=== RECORD SET ===

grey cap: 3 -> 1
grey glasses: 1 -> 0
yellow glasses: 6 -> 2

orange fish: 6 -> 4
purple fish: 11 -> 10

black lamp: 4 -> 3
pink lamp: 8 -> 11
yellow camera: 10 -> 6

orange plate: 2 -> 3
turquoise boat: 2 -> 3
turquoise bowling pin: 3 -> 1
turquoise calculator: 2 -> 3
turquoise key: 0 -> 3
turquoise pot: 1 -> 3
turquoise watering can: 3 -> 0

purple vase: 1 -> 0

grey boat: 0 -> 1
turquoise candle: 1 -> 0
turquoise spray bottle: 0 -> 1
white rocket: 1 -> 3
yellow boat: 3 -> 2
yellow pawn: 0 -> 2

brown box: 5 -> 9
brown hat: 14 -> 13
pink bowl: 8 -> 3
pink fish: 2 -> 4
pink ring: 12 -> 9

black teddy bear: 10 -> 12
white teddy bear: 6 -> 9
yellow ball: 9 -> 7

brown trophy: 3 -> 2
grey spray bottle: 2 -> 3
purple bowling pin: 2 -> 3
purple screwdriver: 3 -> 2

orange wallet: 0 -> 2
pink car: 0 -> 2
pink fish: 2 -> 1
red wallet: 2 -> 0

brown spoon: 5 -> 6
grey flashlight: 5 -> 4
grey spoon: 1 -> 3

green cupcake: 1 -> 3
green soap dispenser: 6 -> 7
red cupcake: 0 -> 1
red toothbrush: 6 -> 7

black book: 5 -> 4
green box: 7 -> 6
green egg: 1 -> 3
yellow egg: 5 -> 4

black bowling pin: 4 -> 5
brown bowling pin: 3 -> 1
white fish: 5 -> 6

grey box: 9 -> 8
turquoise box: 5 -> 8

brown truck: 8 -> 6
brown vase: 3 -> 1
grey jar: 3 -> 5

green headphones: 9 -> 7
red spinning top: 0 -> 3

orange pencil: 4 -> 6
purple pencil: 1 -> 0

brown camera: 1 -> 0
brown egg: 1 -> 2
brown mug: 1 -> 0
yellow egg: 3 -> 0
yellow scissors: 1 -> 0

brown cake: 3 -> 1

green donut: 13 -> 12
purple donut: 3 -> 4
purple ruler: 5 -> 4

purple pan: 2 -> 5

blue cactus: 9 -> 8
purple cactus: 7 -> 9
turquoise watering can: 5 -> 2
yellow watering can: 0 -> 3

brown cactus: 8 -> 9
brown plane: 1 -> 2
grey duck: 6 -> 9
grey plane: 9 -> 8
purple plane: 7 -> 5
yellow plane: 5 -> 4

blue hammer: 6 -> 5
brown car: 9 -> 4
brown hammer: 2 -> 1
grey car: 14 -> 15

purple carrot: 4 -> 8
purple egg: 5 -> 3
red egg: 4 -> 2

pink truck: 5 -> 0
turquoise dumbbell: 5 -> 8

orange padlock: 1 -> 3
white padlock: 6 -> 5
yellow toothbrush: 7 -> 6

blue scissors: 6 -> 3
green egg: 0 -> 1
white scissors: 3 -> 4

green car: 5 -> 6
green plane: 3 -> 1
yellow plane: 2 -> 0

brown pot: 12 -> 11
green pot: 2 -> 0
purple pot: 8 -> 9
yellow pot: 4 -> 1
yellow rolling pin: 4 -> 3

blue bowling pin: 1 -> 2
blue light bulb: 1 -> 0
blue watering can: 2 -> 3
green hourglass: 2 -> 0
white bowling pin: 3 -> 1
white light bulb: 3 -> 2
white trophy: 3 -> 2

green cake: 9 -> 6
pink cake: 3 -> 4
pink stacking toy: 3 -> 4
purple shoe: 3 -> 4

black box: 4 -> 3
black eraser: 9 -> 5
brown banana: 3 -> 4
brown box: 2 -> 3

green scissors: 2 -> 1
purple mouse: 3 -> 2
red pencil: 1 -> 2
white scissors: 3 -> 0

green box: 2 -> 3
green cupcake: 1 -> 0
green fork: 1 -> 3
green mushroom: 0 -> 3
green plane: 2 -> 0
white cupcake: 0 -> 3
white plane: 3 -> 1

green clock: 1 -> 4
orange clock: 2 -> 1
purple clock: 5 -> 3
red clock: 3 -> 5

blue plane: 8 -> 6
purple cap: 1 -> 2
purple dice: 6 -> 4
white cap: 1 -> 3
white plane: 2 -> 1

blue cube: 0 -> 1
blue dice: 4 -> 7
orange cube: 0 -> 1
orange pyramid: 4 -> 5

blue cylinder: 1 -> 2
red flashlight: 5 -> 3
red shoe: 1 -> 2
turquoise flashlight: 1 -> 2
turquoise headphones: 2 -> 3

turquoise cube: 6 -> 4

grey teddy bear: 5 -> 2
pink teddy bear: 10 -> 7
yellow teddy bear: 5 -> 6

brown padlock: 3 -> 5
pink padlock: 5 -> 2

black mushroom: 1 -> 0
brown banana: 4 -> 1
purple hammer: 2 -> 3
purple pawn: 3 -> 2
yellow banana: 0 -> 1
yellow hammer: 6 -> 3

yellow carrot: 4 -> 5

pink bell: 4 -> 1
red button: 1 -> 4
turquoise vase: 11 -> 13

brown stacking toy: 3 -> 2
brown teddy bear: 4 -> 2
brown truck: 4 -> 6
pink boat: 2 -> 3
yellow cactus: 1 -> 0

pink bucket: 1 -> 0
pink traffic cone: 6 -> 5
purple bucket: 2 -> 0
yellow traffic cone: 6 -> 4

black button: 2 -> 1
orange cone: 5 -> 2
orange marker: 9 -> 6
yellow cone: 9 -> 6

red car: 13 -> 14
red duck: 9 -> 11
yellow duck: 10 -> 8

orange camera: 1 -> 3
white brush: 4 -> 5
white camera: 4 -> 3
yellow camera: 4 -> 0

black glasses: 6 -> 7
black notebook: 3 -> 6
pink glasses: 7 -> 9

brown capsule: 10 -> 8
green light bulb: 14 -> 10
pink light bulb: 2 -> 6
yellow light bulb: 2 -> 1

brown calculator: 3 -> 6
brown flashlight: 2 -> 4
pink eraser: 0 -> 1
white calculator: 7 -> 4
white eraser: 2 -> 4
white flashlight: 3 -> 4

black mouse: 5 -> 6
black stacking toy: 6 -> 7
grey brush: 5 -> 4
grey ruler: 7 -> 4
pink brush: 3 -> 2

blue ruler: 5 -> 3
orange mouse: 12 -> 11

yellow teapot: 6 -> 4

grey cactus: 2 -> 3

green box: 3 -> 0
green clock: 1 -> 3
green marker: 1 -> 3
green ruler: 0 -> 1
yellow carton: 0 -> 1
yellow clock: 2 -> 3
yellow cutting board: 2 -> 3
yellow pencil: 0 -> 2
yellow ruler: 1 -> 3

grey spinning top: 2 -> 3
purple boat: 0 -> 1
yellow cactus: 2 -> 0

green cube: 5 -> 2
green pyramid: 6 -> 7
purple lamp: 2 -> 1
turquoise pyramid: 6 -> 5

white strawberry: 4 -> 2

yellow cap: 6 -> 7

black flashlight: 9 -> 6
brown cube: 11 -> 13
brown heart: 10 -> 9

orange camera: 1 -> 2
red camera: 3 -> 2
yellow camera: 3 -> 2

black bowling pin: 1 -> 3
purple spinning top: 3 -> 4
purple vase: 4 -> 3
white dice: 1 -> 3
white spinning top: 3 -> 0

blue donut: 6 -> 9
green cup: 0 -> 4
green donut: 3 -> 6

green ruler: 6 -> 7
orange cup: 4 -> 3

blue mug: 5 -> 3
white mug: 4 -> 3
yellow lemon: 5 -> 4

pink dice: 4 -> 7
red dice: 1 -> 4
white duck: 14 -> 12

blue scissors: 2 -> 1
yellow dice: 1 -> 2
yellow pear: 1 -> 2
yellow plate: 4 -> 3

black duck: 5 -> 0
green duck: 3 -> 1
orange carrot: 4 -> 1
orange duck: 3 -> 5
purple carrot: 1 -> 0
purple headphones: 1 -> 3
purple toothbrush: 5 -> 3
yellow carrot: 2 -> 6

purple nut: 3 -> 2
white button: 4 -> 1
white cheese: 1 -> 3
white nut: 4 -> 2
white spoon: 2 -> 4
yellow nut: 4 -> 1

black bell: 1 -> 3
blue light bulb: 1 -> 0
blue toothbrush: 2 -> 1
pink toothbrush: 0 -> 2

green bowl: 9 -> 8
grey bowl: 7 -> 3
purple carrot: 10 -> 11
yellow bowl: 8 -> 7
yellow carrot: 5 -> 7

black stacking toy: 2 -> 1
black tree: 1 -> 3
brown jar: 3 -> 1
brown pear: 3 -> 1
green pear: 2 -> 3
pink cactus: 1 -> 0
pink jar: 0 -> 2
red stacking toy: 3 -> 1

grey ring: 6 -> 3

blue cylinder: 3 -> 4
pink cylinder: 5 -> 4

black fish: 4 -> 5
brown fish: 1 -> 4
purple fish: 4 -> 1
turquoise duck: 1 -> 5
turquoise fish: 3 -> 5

===

▸ **WORK TASK**
Of the lines above, retype only those from the line containing "brown truck: 8 -> 6" through the line containing "yellow scissors: 1 -> 0", including both, exactly.

▸ **RESPONSE TO THIS TASK**
brown truck: 8 -> 6
brown vase: 3 -> 1
grey jar: 3 -> 5

green headphones: 9 -> 7
red spinning top: 0 -> 3

orange pencil: 4 -> 6
purple pencil: 1 -> 0

brown camera: 1 -> 0
brown egg: 1 -> 2
brown mug: 1 -> 0
yellow egg: 3 -> 0
yellow scissors: 1 -> 0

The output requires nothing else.